**RECORDS FOR THE EXERCISE:**
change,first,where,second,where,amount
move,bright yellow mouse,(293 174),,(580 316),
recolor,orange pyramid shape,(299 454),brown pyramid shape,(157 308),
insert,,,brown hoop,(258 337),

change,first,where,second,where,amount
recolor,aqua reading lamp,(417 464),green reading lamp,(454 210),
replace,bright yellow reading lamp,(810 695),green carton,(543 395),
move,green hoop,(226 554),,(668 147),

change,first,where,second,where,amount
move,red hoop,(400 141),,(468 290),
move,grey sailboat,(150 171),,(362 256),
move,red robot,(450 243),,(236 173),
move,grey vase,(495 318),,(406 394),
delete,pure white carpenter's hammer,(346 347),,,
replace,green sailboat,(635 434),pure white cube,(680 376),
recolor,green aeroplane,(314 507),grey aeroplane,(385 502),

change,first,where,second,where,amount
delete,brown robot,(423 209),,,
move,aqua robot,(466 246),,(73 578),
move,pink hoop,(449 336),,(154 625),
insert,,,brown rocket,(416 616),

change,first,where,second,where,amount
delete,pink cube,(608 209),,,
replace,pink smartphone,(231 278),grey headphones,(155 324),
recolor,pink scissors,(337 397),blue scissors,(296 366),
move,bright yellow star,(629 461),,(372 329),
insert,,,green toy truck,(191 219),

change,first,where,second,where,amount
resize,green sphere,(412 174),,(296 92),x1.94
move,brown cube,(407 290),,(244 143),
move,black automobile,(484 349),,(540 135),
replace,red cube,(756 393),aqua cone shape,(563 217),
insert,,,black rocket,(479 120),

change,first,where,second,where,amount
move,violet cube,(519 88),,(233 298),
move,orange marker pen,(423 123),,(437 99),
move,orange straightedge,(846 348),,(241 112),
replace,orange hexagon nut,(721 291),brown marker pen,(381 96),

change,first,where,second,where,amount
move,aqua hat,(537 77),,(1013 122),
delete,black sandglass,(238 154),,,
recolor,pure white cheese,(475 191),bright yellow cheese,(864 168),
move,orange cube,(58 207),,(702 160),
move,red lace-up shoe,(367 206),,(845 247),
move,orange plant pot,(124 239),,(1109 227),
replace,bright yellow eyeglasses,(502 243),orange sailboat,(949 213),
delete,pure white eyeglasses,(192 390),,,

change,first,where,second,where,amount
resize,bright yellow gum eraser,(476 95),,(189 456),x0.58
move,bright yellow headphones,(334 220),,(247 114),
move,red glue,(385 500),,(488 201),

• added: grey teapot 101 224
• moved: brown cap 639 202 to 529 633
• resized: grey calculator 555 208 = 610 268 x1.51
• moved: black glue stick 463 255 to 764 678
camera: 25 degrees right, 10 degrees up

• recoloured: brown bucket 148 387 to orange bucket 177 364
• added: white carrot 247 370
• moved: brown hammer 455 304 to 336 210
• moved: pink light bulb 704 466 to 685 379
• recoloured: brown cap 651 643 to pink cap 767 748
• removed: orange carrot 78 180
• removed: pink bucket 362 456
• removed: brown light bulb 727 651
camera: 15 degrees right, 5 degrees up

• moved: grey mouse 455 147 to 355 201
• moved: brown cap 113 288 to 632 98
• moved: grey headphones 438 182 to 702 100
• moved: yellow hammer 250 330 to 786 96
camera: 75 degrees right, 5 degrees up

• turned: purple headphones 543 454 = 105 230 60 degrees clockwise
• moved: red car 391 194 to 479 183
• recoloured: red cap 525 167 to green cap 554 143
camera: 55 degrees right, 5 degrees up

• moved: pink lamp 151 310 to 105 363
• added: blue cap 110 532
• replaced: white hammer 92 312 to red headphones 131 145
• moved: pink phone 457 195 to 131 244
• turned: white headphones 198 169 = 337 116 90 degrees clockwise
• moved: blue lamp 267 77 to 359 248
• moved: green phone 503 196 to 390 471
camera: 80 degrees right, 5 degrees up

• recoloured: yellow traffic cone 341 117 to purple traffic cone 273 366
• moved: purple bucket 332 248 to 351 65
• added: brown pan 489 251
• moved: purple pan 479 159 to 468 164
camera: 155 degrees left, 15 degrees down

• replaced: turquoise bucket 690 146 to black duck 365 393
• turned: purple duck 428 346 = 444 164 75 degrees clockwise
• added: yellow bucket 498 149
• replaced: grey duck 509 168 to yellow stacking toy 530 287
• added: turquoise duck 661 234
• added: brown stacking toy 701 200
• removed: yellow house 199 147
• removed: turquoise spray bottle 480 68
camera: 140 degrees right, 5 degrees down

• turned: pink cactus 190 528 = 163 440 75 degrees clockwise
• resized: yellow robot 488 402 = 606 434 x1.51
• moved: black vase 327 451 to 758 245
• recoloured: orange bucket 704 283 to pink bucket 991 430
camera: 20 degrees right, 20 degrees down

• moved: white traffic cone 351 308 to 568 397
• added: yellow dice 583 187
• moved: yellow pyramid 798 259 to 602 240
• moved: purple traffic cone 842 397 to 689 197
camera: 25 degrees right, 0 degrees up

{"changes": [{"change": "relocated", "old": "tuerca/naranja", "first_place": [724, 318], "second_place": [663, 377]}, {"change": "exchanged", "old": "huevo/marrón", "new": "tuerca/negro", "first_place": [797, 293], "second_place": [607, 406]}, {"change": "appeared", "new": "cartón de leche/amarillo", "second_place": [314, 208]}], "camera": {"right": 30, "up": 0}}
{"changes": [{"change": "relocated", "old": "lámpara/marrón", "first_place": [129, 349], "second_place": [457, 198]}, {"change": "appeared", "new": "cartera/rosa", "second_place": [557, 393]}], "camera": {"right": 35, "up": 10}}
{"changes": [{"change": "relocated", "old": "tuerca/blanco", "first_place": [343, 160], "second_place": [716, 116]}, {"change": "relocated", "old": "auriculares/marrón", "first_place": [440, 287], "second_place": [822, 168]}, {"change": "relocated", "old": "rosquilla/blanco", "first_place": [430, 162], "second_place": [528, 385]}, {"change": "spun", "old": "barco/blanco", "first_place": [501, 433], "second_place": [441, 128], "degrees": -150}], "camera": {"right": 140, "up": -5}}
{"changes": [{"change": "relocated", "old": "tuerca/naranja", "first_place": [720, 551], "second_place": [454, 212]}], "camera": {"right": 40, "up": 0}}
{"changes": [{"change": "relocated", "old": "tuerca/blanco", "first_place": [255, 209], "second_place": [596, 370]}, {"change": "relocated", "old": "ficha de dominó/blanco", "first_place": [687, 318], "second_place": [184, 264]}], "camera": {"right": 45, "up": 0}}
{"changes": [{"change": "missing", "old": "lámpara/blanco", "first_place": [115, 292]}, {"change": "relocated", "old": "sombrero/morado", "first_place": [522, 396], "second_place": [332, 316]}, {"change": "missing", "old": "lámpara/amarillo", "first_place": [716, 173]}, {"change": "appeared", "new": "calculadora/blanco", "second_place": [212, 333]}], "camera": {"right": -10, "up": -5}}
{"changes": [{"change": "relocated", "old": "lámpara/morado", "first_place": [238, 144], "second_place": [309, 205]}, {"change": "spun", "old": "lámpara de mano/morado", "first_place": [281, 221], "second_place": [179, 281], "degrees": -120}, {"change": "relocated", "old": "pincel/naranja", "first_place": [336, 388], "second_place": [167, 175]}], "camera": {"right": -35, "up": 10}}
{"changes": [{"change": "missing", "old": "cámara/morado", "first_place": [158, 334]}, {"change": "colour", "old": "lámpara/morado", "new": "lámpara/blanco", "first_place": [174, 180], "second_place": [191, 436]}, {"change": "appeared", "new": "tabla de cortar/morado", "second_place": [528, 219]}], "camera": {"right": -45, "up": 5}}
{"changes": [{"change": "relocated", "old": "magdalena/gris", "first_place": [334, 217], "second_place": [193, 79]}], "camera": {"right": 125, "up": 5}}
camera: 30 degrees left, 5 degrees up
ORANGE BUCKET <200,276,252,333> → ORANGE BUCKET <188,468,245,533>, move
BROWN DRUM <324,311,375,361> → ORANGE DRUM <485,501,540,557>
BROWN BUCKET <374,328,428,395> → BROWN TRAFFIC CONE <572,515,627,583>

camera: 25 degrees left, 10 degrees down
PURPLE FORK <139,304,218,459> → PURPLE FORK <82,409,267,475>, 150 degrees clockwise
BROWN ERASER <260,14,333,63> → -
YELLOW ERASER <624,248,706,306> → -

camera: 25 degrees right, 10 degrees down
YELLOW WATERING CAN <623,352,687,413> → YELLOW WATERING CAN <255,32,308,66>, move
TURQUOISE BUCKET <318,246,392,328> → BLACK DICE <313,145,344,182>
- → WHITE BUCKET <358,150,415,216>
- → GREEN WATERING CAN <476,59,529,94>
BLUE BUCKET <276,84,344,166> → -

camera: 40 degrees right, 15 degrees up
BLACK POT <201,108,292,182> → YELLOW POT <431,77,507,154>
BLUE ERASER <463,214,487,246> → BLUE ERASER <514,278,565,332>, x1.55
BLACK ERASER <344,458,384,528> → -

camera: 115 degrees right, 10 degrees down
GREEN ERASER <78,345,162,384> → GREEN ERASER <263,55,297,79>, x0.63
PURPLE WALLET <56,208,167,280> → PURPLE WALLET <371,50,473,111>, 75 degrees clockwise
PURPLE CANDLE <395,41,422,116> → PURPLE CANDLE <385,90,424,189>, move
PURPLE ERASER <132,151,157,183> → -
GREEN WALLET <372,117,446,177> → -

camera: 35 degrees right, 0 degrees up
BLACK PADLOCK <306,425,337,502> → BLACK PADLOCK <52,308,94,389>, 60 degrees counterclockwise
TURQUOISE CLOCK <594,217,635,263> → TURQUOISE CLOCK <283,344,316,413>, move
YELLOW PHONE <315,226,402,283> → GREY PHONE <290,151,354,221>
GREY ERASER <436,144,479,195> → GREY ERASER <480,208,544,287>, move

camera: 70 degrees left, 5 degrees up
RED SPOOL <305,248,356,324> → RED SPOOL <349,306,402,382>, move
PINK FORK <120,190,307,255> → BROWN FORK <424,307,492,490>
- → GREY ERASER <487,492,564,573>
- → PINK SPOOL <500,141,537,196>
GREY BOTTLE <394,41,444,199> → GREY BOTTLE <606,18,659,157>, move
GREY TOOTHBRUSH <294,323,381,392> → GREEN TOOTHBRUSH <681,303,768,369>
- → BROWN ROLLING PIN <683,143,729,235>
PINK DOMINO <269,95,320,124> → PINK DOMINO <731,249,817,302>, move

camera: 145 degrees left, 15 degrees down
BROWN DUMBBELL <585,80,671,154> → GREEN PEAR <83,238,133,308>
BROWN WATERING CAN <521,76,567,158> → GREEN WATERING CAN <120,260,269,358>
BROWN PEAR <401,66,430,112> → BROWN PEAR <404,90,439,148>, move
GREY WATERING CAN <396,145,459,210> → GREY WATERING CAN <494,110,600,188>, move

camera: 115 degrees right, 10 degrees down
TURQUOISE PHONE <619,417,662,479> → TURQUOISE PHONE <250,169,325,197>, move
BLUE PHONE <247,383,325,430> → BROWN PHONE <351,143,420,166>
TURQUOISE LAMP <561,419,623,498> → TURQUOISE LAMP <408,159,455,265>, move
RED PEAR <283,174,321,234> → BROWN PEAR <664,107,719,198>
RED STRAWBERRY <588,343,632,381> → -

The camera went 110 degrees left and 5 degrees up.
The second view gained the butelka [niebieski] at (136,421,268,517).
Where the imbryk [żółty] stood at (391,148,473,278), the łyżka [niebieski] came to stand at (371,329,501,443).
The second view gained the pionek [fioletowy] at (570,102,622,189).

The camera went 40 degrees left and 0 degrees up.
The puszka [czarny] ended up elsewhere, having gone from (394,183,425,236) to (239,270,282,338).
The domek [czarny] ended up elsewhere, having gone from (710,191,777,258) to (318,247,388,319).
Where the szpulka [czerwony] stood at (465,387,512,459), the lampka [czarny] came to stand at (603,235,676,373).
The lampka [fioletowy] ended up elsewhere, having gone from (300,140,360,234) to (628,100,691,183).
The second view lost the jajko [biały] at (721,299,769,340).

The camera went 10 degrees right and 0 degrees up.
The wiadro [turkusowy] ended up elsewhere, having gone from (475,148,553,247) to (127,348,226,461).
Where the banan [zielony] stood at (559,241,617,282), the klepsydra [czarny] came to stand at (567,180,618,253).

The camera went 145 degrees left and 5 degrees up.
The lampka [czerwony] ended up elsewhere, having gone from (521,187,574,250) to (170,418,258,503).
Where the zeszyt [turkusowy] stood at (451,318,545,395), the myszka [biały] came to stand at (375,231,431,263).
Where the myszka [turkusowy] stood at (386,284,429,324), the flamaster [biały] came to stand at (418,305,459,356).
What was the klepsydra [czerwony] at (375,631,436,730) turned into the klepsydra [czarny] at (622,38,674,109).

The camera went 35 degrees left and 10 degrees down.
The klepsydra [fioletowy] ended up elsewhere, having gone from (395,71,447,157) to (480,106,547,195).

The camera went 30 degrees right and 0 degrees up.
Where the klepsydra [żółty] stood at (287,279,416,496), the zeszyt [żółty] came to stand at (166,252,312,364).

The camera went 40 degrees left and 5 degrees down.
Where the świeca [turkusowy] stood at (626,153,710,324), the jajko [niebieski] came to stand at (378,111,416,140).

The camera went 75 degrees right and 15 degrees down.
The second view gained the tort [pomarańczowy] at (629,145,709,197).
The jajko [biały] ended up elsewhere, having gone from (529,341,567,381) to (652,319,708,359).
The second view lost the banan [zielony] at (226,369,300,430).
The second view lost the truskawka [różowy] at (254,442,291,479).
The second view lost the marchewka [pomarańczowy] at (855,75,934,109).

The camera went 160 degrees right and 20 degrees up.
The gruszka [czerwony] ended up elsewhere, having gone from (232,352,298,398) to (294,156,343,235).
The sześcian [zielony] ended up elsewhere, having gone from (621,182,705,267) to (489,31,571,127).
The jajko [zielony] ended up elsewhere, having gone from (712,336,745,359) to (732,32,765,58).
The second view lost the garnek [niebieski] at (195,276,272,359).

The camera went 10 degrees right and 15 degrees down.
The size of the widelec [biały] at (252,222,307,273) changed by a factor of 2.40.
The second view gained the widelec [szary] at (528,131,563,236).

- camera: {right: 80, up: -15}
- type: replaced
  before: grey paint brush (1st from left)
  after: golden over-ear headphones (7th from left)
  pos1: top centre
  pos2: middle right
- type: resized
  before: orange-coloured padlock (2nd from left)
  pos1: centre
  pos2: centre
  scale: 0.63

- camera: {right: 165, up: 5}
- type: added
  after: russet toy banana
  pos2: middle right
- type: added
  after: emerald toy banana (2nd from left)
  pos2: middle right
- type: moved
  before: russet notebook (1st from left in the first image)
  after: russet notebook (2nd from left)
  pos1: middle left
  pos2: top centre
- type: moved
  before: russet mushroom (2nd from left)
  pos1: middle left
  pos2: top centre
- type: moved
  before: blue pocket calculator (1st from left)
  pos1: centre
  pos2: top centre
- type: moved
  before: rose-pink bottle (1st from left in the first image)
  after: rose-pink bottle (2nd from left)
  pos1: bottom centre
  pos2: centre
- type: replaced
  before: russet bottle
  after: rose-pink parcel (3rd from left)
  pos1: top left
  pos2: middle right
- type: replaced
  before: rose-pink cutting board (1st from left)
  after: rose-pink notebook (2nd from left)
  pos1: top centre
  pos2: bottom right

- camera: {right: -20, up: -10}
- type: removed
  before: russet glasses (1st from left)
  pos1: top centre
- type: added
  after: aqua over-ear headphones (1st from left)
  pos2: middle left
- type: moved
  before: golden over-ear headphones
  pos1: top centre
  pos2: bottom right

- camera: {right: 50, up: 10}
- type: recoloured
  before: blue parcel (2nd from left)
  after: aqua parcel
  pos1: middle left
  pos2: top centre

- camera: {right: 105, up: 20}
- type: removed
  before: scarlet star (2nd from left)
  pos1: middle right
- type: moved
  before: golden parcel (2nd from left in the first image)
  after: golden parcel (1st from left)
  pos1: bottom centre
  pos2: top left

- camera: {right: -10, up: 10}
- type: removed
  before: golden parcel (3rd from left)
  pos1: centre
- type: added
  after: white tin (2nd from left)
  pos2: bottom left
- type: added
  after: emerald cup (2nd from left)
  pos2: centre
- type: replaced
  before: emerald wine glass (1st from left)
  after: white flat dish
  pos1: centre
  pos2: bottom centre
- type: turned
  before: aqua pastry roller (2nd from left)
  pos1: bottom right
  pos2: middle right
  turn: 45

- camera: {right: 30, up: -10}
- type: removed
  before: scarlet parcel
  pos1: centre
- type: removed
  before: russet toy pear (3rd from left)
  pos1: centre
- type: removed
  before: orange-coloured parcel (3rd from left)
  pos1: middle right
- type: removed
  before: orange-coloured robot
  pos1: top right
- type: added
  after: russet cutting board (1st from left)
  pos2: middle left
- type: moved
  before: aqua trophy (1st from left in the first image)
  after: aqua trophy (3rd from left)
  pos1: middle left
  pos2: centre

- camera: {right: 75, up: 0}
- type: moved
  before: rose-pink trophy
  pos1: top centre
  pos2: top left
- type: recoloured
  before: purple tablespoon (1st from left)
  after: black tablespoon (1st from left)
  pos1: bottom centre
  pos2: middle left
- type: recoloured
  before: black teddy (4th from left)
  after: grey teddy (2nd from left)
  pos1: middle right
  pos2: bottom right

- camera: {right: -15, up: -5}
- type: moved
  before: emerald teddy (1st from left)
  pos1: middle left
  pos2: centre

**AIM OF THE TASK:** From the line containing "PINK FORK <120,190,307,255>" down to the line containing "BROWN DUMBBELL <585,80,671,154>" in the material above, reproduce every line exactly, including the two end lines.

**RESPONSE TO THIS EXERCISE:**
PINK FORK <120,190,307,255> → BROWN FORK <424,307,492,490>
- → GREY ERASER <487,492,564,573>
- → PINK SPOOL <500,141,537,196>
GREY BOTTLE <394,41,444,199> → GREY BOTTLE <606,18,659,157>, move
GREY TOOTHBRUSH <294,323,381,392> → GREEN TOOTHBRUSH <681,303,768,369>
- → BROWN ROLLING PIN <683,143,729,235>
PINK DOMINO <269,95,320,124> → PINK DOMINO <731,249,817,302>, move

camera: 145 degrees left, 15 degrees down
BROWN DUMBBELL <585,80,671,154> → GREEN PEAR <83,238,133,308>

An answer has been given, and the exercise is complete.